##### Data supplied

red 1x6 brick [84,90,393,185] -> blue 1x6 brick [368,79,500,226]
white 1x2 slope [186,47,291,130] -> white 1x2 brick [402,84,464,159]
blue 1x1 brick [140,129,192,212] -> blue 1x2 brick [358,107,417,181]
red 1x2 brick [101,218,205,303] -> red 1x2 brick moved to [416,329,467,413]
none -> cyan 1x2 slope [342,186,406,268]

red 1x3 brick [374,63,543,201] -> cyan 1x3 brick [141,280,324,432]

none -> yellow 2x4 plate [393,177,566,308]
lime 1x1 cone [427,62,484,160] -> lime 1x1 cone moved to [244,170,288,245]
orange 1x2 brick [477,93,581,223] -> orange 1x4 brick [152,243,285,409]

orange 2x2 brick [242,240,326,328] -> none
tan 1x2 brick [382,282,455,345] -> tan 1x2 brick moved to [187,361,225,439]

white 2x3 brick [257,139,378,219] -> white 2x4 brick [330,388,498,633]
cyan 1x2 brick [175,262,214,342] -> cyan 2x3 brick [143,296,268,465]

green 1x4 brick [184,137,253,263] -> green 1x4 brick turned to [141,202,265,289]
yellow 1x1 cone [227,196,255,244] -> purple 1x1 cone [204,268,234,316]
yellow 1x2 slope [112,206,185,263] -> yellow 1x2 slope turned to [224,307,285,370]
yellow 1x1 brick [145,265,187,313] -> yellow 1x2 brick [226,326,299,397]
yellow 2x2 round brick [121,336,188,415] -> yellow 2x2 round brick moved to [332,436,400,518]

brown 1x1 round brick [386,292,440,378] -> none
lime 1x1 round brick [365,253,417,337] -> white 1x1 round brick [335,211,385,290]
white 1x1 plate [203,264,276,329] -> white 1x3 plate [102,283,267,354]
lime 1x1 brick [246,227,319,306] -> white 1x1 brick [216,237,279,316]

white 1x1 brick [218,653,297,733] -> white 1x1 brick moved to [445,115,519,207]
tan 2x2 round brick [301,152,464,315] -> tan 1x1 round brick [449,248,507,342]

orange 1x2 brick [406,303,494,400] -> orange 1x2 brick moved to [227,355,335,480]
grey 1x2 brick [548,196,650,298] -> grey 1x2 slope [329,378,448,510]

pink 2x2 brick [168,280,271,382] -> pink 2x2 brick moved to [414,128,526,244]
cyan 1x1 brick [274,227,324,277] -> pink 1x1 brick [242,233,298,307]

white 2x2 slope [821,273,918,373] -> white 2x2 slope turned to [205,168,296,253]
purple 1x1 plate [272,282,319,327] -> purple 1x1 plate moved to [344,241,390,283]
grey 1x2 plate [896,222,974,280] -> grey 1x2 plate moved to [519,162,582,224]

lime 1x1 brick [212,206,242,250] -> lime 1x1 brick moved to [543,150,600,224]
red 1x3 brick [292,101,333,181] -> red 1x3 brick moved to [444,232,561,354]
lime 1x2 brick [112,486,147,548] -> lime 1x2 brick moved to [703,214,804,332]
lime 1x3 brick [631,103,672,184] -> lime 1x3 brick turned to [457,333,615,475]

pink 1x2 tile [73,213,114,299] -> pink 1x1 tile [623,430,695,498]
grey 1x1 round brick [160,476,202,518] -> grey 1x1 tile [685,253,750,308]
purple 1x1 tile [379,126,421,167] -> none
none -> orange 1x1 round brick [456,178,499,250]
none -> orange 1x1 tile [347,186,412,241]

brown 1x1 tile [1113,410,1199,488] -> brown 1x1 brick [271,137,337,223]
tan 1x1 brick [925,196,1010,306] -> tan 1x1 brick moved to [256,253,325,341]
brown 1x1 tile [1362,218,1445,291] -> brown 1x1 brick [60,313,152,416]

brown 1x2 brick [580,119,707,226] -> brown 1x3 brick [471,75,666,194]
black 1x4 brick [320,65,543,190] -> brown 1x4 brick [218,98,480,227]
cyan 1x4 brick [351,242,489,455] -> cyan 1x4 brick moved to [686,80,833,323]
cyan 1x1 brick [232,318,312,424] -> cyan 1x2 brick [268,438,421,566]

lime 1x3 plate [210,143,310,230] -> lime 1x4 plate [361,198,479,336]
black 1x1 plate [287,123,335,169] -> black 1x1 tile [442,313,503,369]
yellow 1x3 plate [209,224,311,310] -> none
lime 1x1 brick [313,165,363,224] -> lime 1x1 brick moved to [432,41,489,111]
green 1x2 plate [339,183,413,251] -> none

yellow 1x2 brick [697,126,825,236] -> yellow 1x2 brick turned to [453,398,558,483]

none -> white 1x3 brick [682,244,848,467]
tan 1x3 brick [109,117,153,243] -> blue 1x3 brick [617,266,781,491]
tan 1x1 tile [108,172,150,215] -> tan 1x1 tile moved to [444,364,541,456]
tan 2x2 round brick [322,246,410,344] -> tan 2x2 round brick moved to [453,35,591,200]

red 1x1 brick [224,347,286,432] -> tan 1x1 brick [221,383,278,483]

##########

Task directions: Repeat the data word for word. Leave nothing out.

Exercise solution:
red 1x6 brick [84,90,393,185] -> blue 1x6 brick [368,79,500,226]
white 1x2 slope [186,47,291,130] -> white 1x2 brick [402,84,464,159]
blue 1x1 brick [140,129,192,212] -> blue 1x2 brick [358,107,417,181]
red 1x2 brick [101,218,205,303] -> red 1x2 brick moved to [416,329,467,413]
none -> cyan 1x2 slope [342,186,406,268]

red 1x3 brick [374,63,543,201] -> cyan 1x3 brick [141,280,324,432]

none -> yellow 2x4 plate [393,177,566,308]
lime 1x1 cone [427,62,484,160] -> lime 1x1 cone moved to [244,170,288,245]
orange 1x2 brick [477,93,581,223] -> orange 1x4 brick [152,243,285,409]

orange 2x2 brick [242,240,326,328] -> none
tan 1x2 brick [382,282,455,345] -> tan 1x2 brick moved to [187,361,225,439]

white 2x3 brick [257,139,378,219] -> white 2x4 brick [330,388,498,633]
cyan 1x2 brick [175,262,214,342] -> cyan 2x3 brick [143,296,268,465]

green 1x4 brick [184,137,253,263] -> green 1x4 brick turned to [141,202,265,289]
yellow 1x1 cone [227,196,255,244] -> purple 1x1 cone [204,268,234,316]
yellow 1x2 slope [112,206,185,263] -> yellow 1x2 slope turned to [224,307,285,370]
yellow 1x1 brick [145,265,187,313] -> yellow 1x2 brick [226,326,299,397]
yellow 2x2 round brick [121,336,188,415] -> yellow 2x2 round brick moved to [332,436,400,518]

brown 1x1 round brick [386,292,440,378] -> none
lime 1x1 round brick [365,253,417,337] -> white 1x1 round brick [335,211,385,290]
white 1x1 plate [203,264,276,329] -> white 1x3 plate [102,283,267,354]
lime 1x1 brick [246,227,319,306] -> white 1x1 brick [216,237,279,316]

white 1x1 brick [218,653,297,733] -> white 1x1 brick moved to [445,115,519,207]
tan 2x2 round brick [301,152,464,315] -> tan 1x1 round brick [449,248,507,342]

orange 1x2 brick [406,303,494,400] -> orange 1x2 brick moved to [227,355,335,480]
grey 1x2 brick [548,196,650,298] -> grey 1x2 slope [329,378,448,510]

pink 2x2 brick [168,280,271,382] -> pink 2x2 brick moved to [414,128,526,244]
cyan 1x1 brick [274,227,324,277] -> pink 1x1 brick [242,233,298,307]

white 2x2 slope [821,273,918,373] -> white 2x2 slope turned to [205,168,296,253]
purple 1x1 plate [272,282,319,327] -> purple 1x1 plate moved to [344,241,390,283]
grey 1x2 plate [896,222,974,280] -> grey 1x2 plate moved to [519,162,582,224]

lime 1x1 brick [212,206,242,250] -> lime 1x1 brick moved to [543,150,600,224]
red 1x3 brick [292,101,333,181] -> red 1x3 brick moved to [444,232,561,354]
lime 1x2 brick [112,486,147,548] -> lime 1x2 brick moved to [703,214,804,332]
lime 1x3 brick [631,103,672,184] -> lime 1x3 brick turned to [457,333,615,475]

pink 1x2 tile [73,213,114,299] -> pink 1x1 tile [623,430,695,498]
grey 1x1 round brick [160,476,202,518] -> grey 1x1 tile [685,253,750,308]
purple 1x1 tile [379,126,421,167] -> none
none -> orange 1x1 round brick [456,178,499,250]
none -> orange 1x1 tile [347,186,412,241]

brown 1x1 tile [1113,410,1199,488] -> brown 1x1 brick [271,137,337,223]
tan 1x1 brick [925,196,1010,306] -> tan 1x1 brick moved to [256,253,325,341]
brown 1x1 tile [1362,218,1445,291] -> brown 1x1 brick [60,313,152,416]

brown 1x2 brick [580,119,707,226] -> brown 1x3 brick [471,75,666,194]
black 1x4 brick [320,65,543,190] -> brown 1x4 brick [218,98,480,227]
cyan 1x4 brick [351,242,489,455] -> cyan 1x4 brick moved to [686,80,833,323]
cyan 1x1 brick [232,318,312,424] -> cyan 1x2 brick [268,438,421,566]

lime 1x3 plate [210,143,310,230] -> lime 1x4 plate [361,198,479,336]
black 1x1 plate [287,123,335,169] -> black 1x1 tile [442,313,503,369]
yellow 1x3 plate [209,224,311,310] -> none
lime 1x1 brick [313,165,363,224] -> lime 1x1 brick moved to [432,41,489,111]
green 1x2 plate [339,183,413,251] -> none

yellow 1x2 brick [697,126,825,236] -> yellow 1x2 brick turned to [453,398,558,483]

none -> white 1x3 brick [682,244,848,467]
tan 1x3 brick [109,117,153,243] -> blue 1x3 brick [617,266,781,491]
tan 1x1 tile [108,172,150,215] -> tan 1x1 tile moved to [444,364,541,456]
tan 2x2 round brick [322,246,410,344] -> tan 2x2 round brick moved to [453,35,591,200]

red 1x1 brick [224,347,286,432] -> tan 1x1 brick [221,383,278,483]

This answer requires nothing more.